··· Input data ···

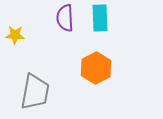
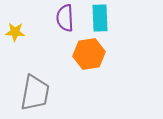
yellow star: moved 3 px up
orange hexagon: moved 7 px left, 14 px up; rotated 20 degrees clockwise
gray trapezoid: moved 1 px down
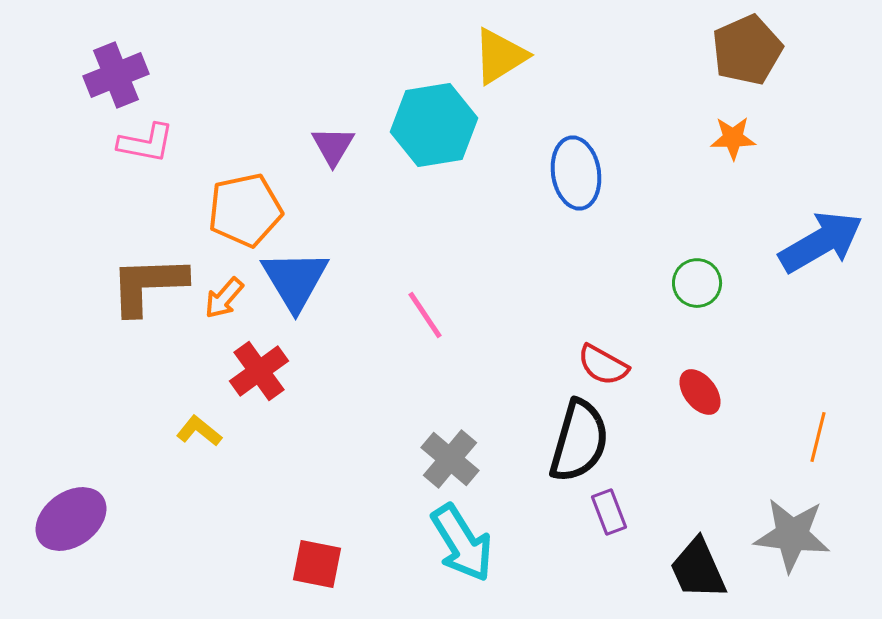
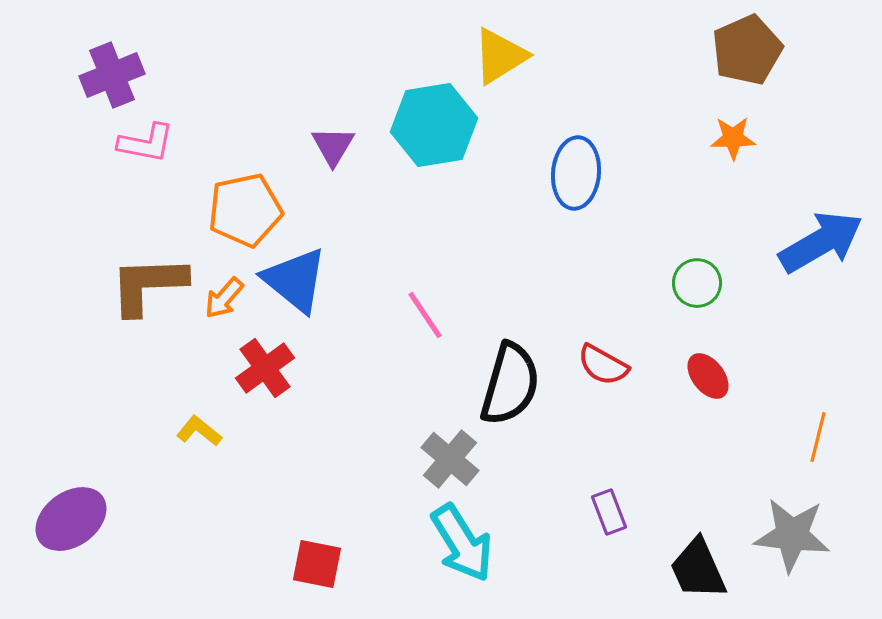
purple cross: moved 4 px left
blue ellipse: rotated 14 degrees clockwise
blue triangle: rotated 20 degrees counterclockwise
red cross: moved 6 px right, 3 px up
red ellipse: moved 8 px right, 16 px up
black semicircle: moved 69 px left, 57 px up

···

#### Work to be completed:
Your answer must restate the entries word for word and contain no pictures.

#### Answer box:
yellow star: moved 3 px up
orange hexagon: moved 7 px left, 14 px up; rotated 20 degrees clockwise
gray trapezoid: moved 1 px down
purple cross: moved 4 px left
blue ellipse: rotated 14 degrees clockwise
blue triangle: rotated 20 degrees counterclockwise
red cross: moved 6 px right, 3 px up
red ellipse: moved 8 px right, 16 px up
black semicircle: moved 69 px left, 57 px up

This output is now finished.